Directions for this task: Rewrite the listing below, replacing each "Jonas" with "Jonah" and leaving all other text unchanged. Omit the picture lines from your version.

Items listed in a dataset
## Begin

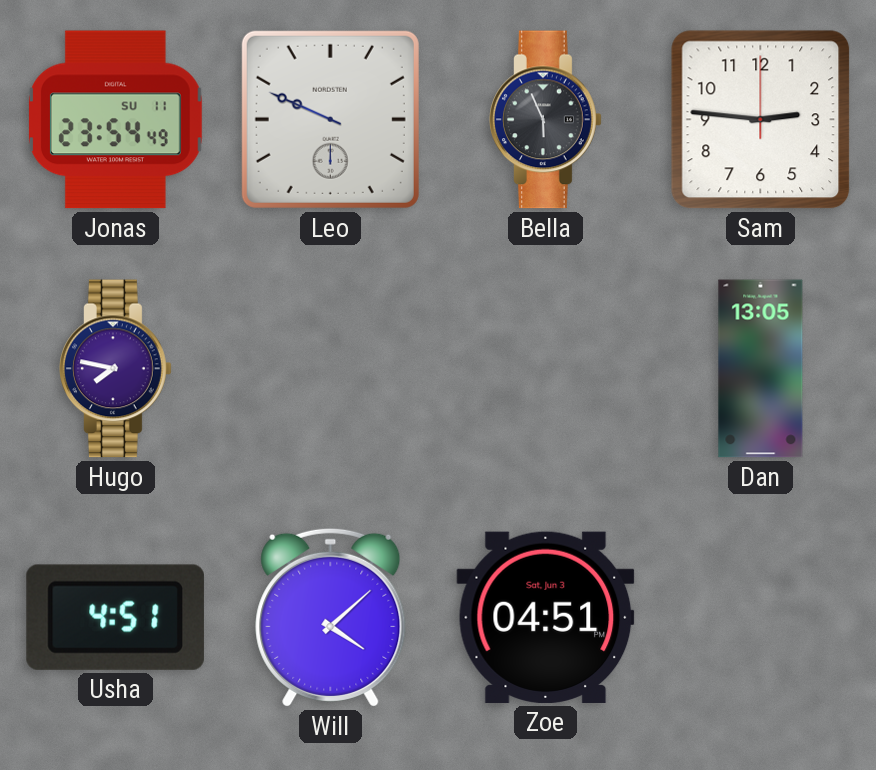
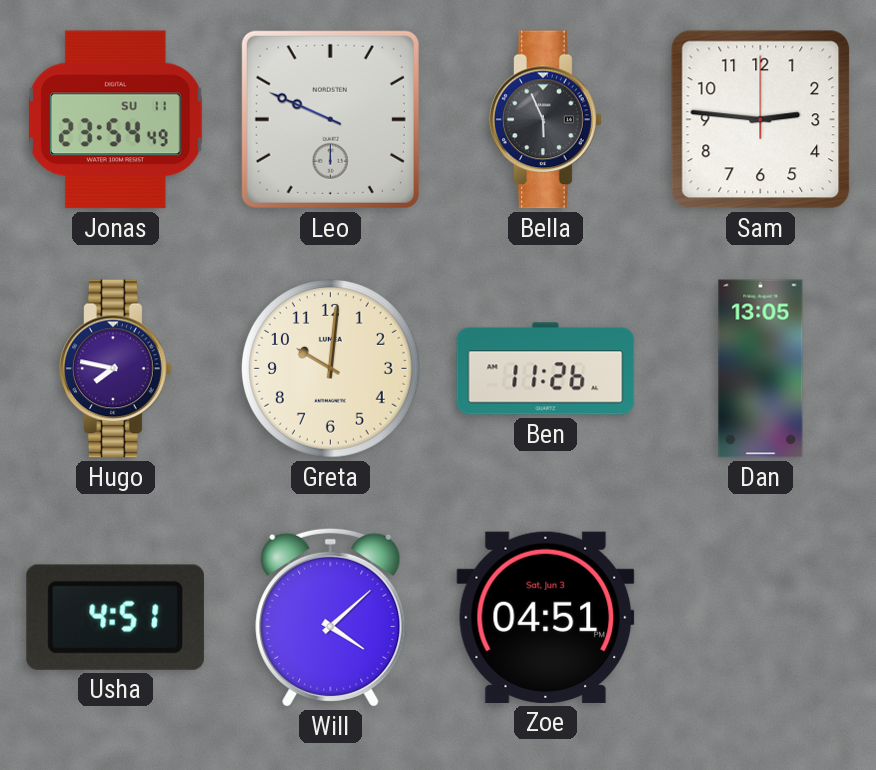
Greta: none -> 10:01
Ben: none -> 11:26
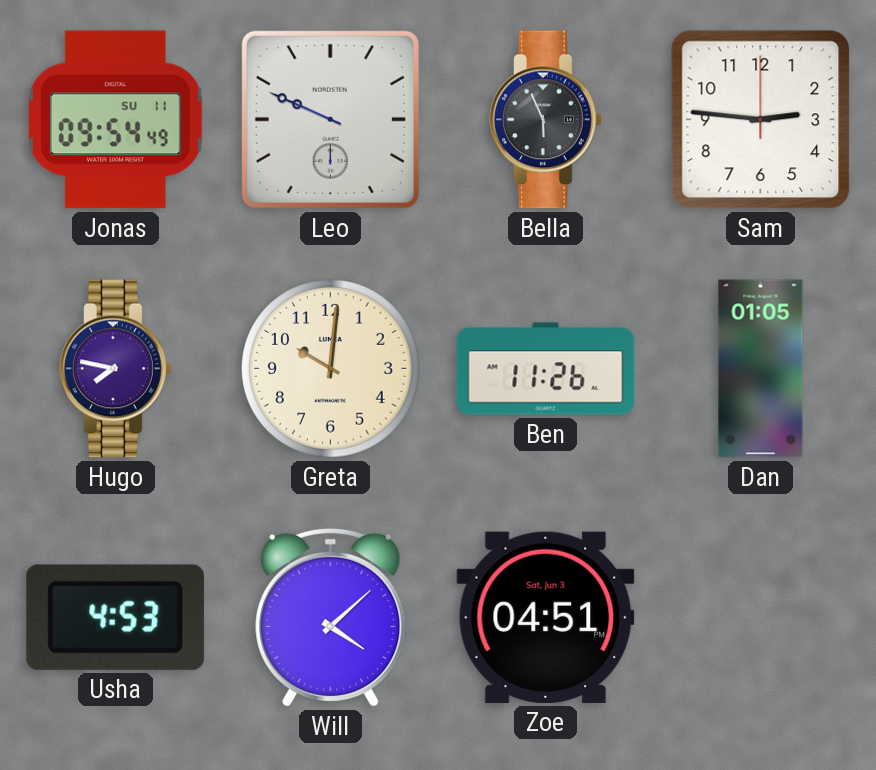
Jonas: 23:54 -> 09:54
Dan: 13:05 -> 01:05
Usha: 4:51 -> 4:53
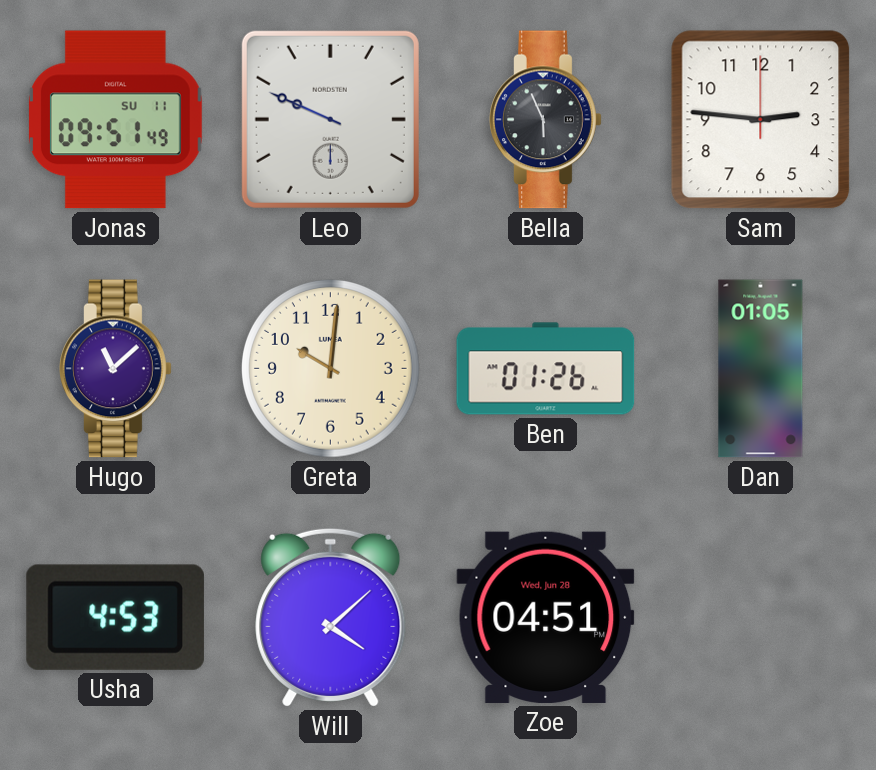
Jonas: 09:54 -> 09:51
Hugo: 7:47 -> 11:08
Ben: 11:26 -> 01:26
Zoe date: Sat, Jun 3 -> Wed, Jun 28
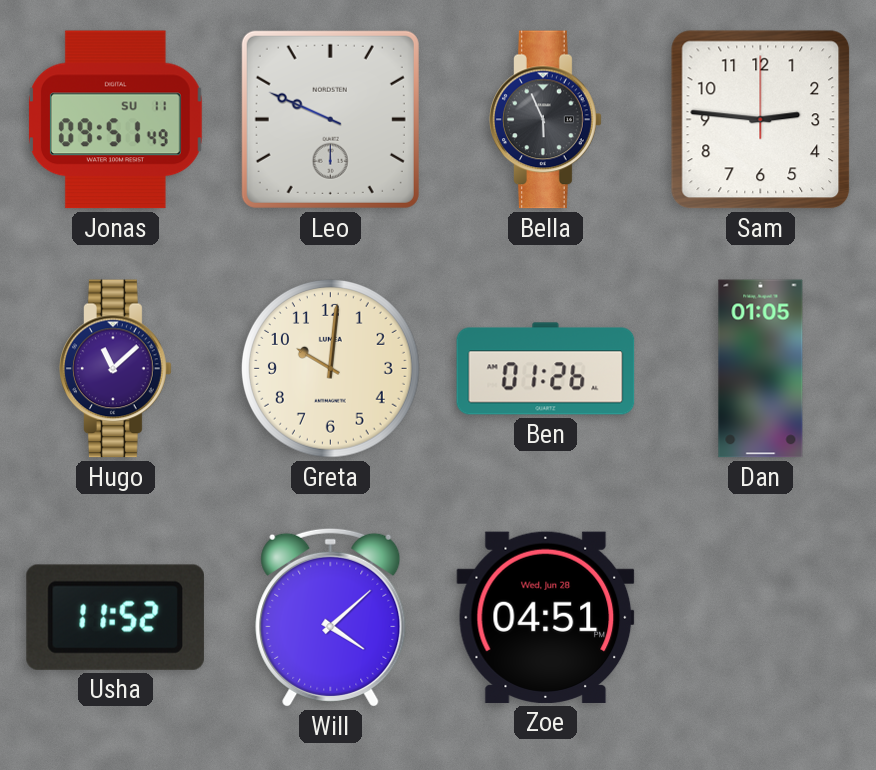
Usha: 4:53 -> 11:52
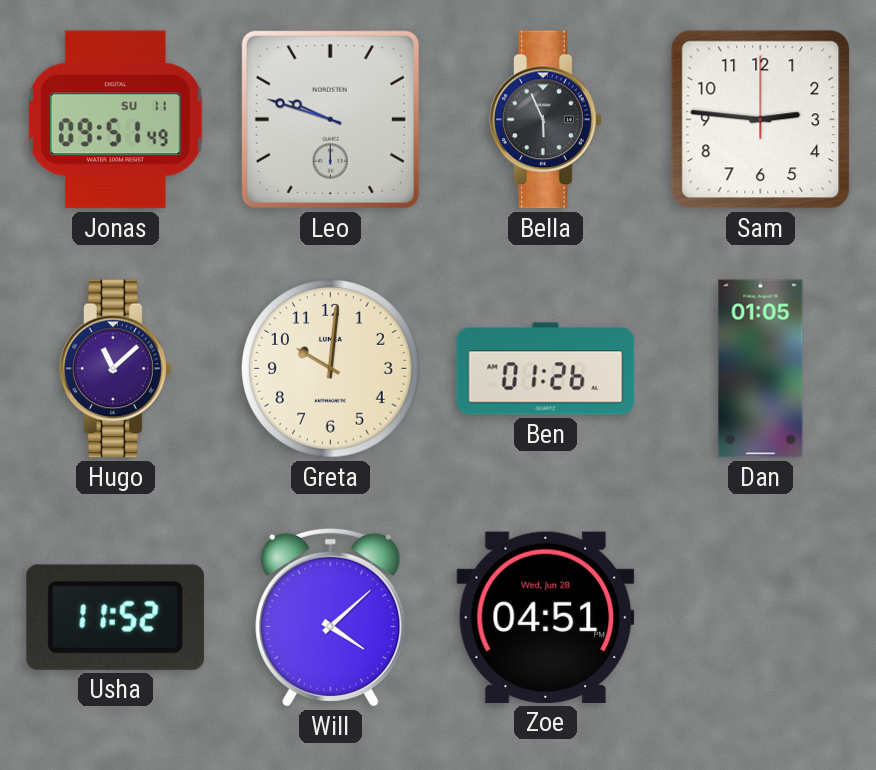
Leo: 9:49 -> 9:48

## End

Result for this task:
Greta: none -> 10:01
Ben: none -> 11:26
Jonah: 23:54 -> 09:54
Dan: 13:05 -> 01:05
Usha: 4:51 -> 4:53
Jonah: 09:54 -> 09:51
Hugo: 7:47 -> 11:08
Ben: 11:26 -> 01:26
Zoe date: Sat, Jun 3 -> Wed, Jun 28
Usha: 4:53 -> 11:52
Leo: 9:49 -> 9:48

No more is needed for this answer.